*Your objective*: Which lines in the data contain the word "plate"? Please copy each of them.

*Data block*:
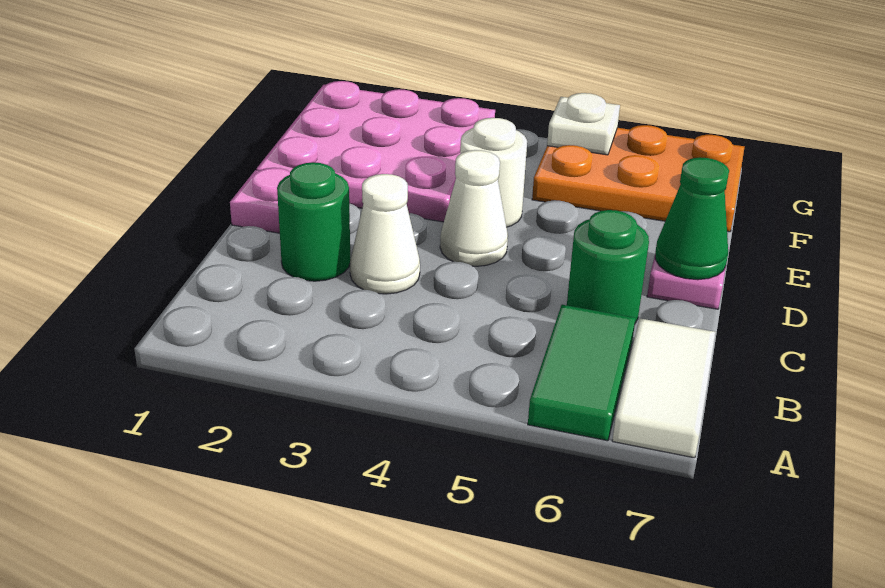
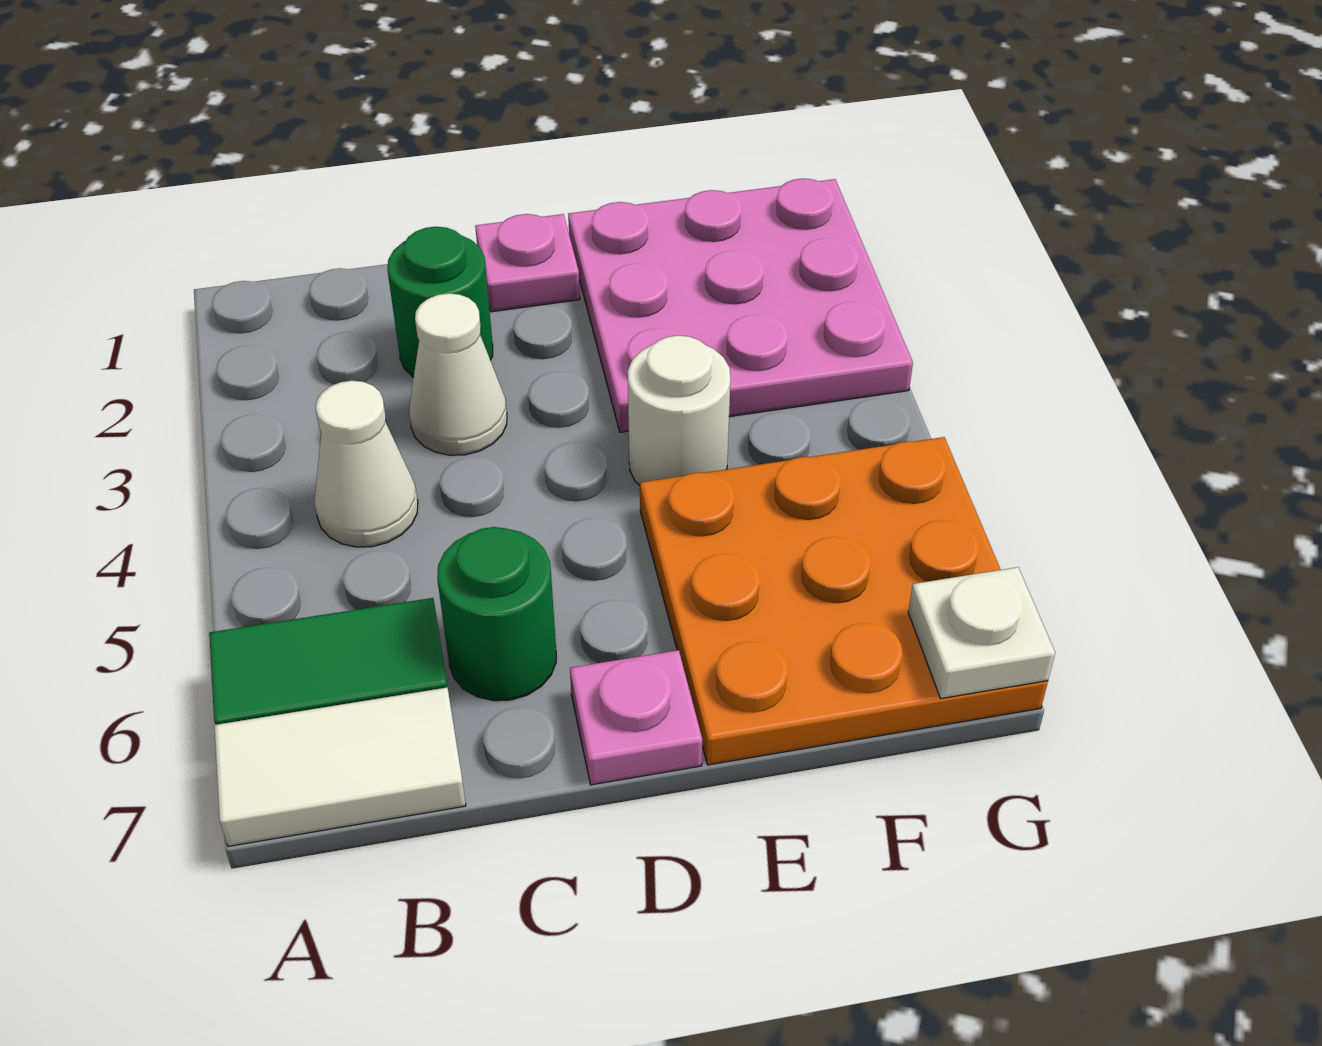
white cone D4 level 1 -> white cone B4 level 1
green cone D7 level 2 -> none
orange plate F5:G7 level 1 -> orange plate E5:G7 level 1
white plate G5 level 2 -> white plate G7 level 2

*Exercise answer*:
orange plate F5:G7 level 1 -> orange plate E5:G7 level 1
white plate G5 level 2 -> white plate G7 level 2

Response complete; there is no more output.